_Work instructions_
Every line below needs to be printed again exactly, without any of its pictures.

Records shown section start

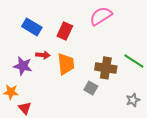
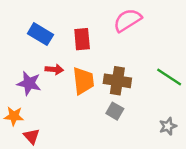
red rectangle: (65, 31) -> (82, 39), turned -30
brown cross: (106, 68) -> (117, 81), moved

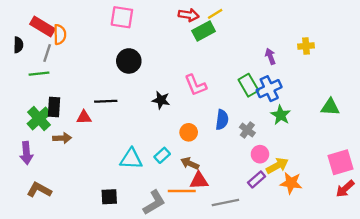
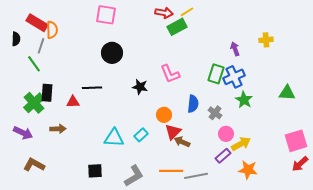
green line: (39, 74) -> (34, 64), turned 60
green rectangle: (248, 85) -> (216, 74), turned 48
brown arrow: (62, 138) -> (58, 129), moved
purple arrow: (26, 153) -> (23, 133), turned -60
brown arrow: (190, 163) -> (182, 142), moved
red triangle: (199, 181) -> (173, 132), moved, turned -42
orange star: (291, 183) -> (248, 170), moved
orange line: (182, 191) -> (171, 171), moved

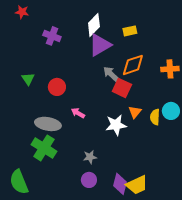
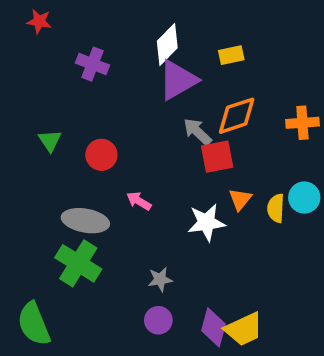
red square: (122, 88) -> (217, 157), turned -36

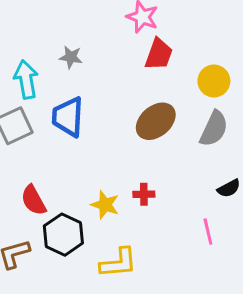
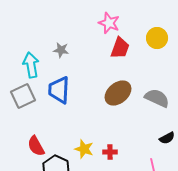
yellow circle: (214, 81) -> (157, 38), moved
gray semicircle: (214, 129) -> (157, 98), turned -90
red cross: (144, 194) -> (110, 152), moved

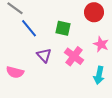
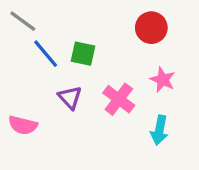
green square: (63, 28) -> (83, 54), moved

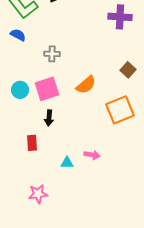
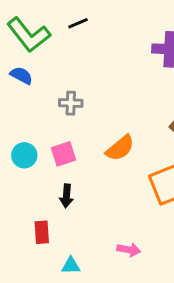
pink square: (47, 89) -> (63, 154), size x0.7
cyan triangle: (67, 163) -> (71, 266), moved

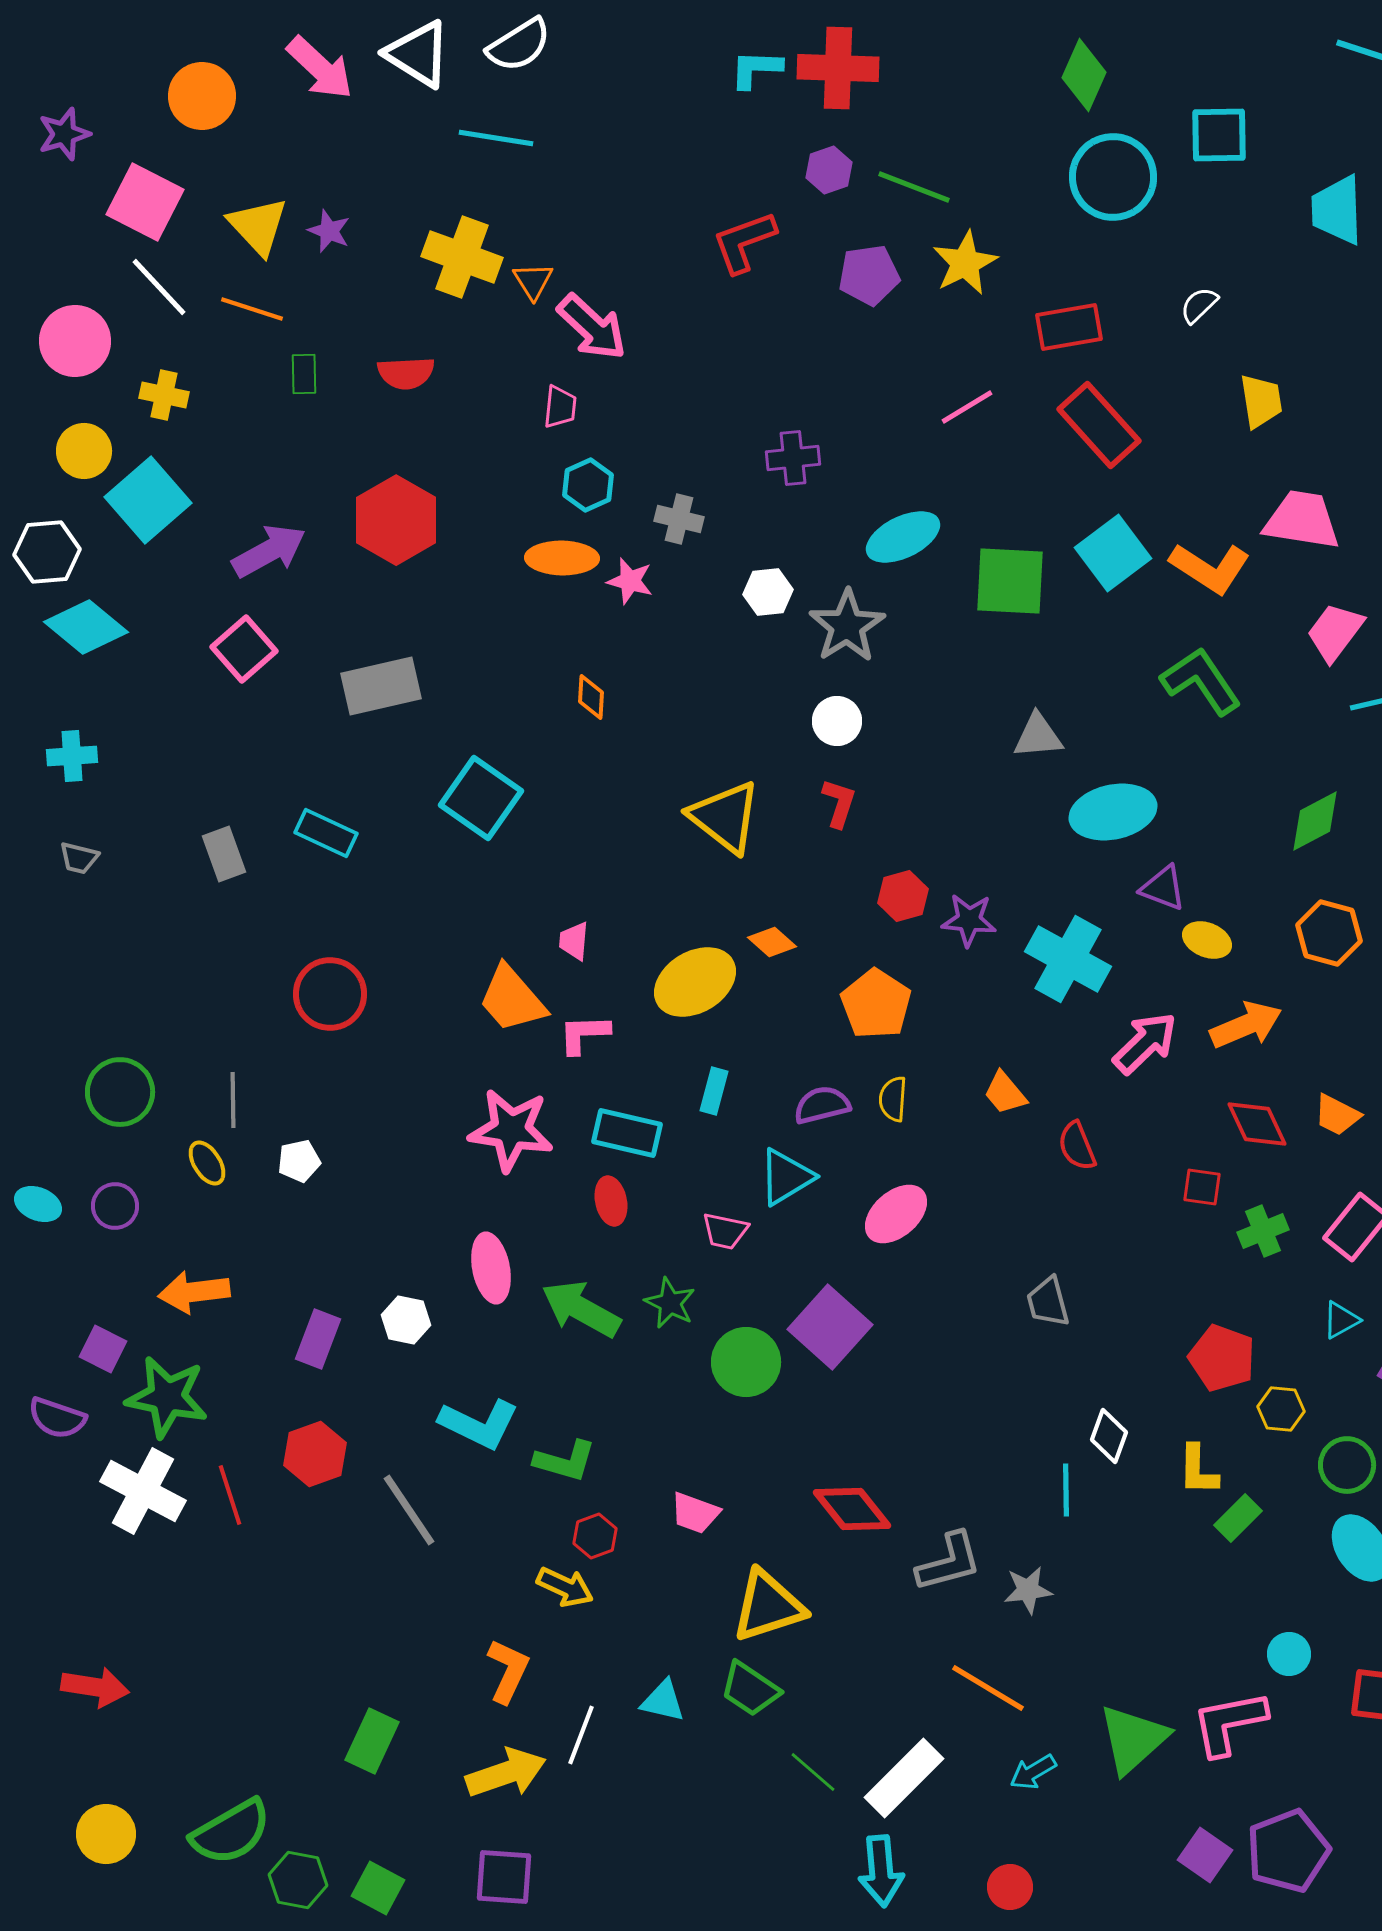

Records shown section end

_Task result_
red rectangle: (65, 31) -> (82, 39), turned -30
brown cross: (106, 68) -> (117, 81), moved

green line: (39, 74) -> (34, 64), turned 60
green rectangle: (248, 85) -> (216, 74), turned 48
brown arrow: (62, 138) -> (58, 129), moved
purple arrow: (26, 153) -> (23, 133), turned -60
brown arrow: (190, 163) -> (182, 142), moved
red triangle: (199, 181) -> (173, 132), moved, turned -42
orange star: (291, 183) -> (248, 170), moved
orange line: (182, 191) -> (171, 171), moved

red square: (122, 88) -> (217, 157), turned -36

yellow circle: (214, 81) -> (157, 38), moved
gray semicircle: (214, 129) -> (157, 98), turned -90
red cross: (144, 194) -> (110, 152), moved

green square: (63, 28) -> (83, 54), moved

pink square: (47, 89) -> (63, 154), size x0.7
cyan triangle: (67, 163) -> (71, 266), moved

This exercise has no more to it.